Scene edit records:
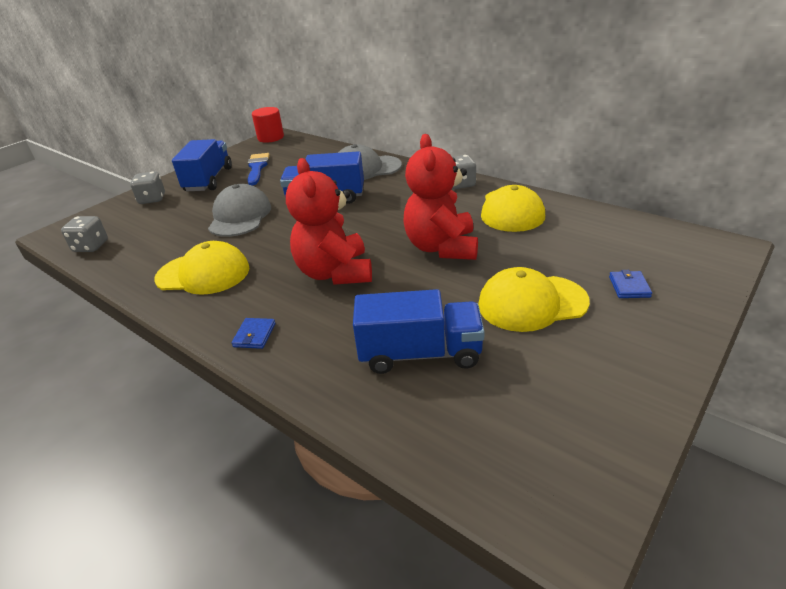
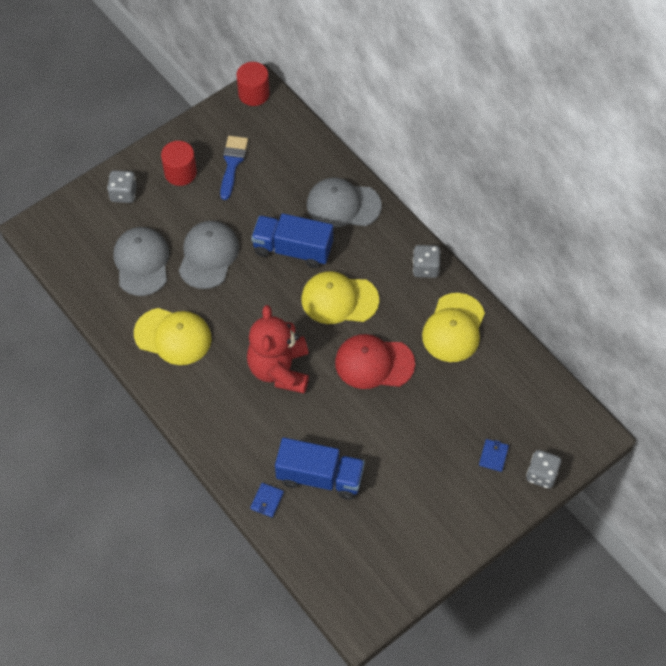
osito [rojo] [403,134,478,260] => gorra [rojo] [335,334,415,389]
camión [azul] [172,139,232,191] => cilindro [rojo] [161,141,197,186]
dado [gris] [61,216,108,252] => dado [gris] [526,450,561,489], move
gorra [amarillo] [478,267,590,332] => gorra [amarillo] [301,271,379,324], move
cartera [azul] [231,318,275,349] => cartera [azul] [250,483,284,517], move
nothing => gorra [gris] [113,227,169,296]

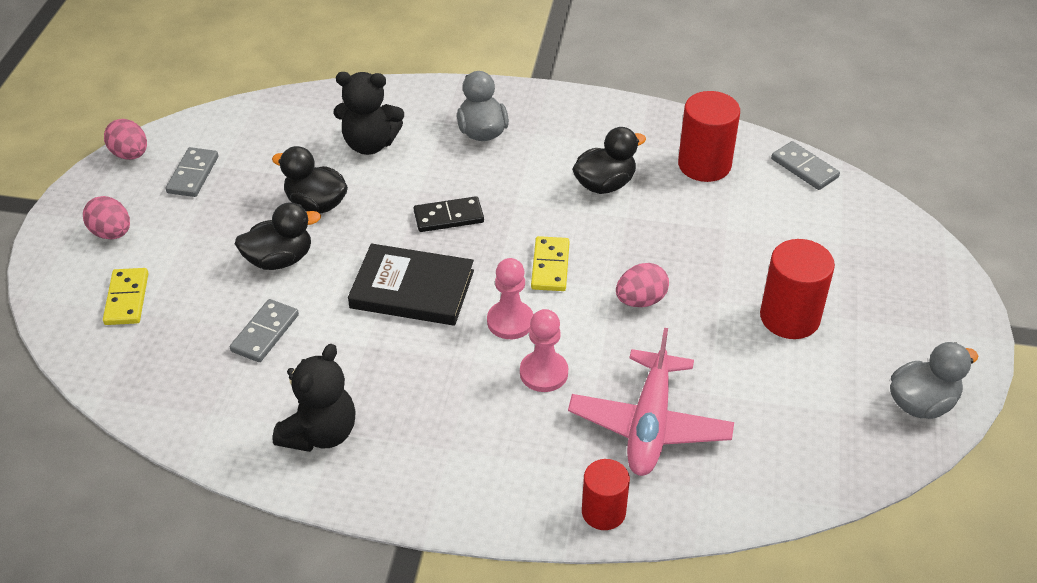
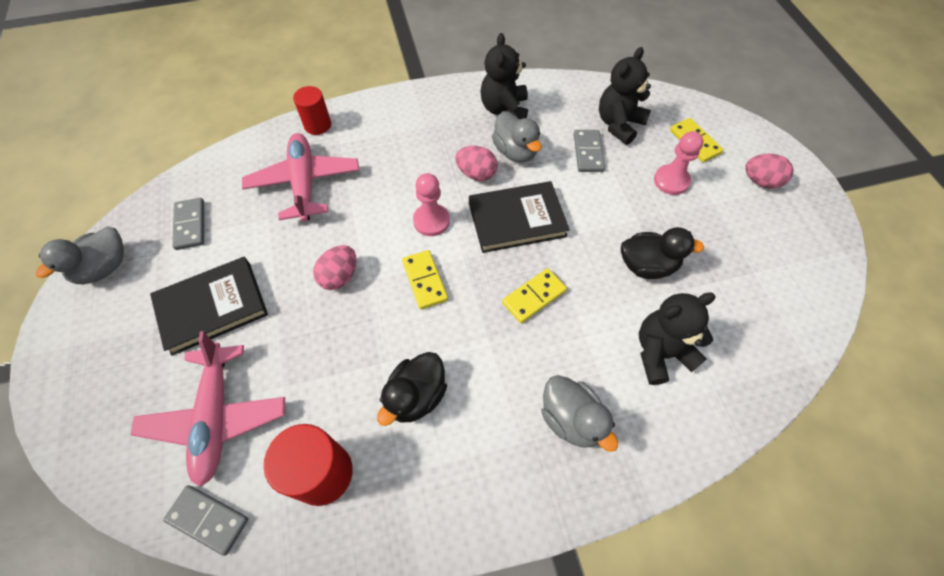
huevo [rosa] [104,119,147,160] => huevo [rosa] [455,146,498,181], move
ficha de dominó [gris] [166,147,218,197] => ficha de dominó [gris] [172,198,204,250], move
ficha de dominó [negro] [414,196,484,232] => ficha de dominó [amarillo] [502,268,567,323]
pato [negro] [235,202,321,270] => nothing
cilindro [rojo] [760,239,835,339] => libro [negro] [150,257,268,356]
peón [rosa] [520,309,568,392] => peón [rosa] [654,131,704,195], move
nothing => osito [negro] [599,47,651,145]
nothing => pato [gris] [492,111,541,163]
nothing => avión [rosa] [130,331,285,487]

■ **How to complete this task**
Pictures stay out of the copy; please restate every record above exactly.

■ **Response below**
osito [rojo] [403,134,478,260] => gorra [rojo] [335,334,415,389]
camión [azul] [172,139,232,191] => cilindro [rojo] [161,141,197,186]
dado [gris] [61,216,108,252] => dado [gris] [526,450,561,489], move
gorra [amarillo] [478,267,590,332] => gorra [amarillo] [301,271,379,324], move
cartera [azul] [231,318,275,349] => cartera [azul] [250,483,284,517], move
nothing => gorra [gris] [113,227,169,296]

huevo [rosa] [104,119,147,160] => huevo [rosa] [455,146,498,181], move
ficha de dominó [gris] [166,147,218,197] => ficha de dominó [gris] [172,198,204,250], move
ficha de dominó [negro] [414,196,484,232] => ficha de dominó [amarillo] [502,268,567,323]
pato [negro] [235,202,321,270] => nothing
cilindro [rojo] [760,239,835,339] => libro [negro] [150,257,268,356]
peón [rosa] [520,309,568,392] => peón [rosa] [654,131,704,195], move
nothing => osito [negro] [599,47,651,145]
nothing => pato [gris] [492,111,541,163]
nothing => avión [rosa] [130,331,285,487]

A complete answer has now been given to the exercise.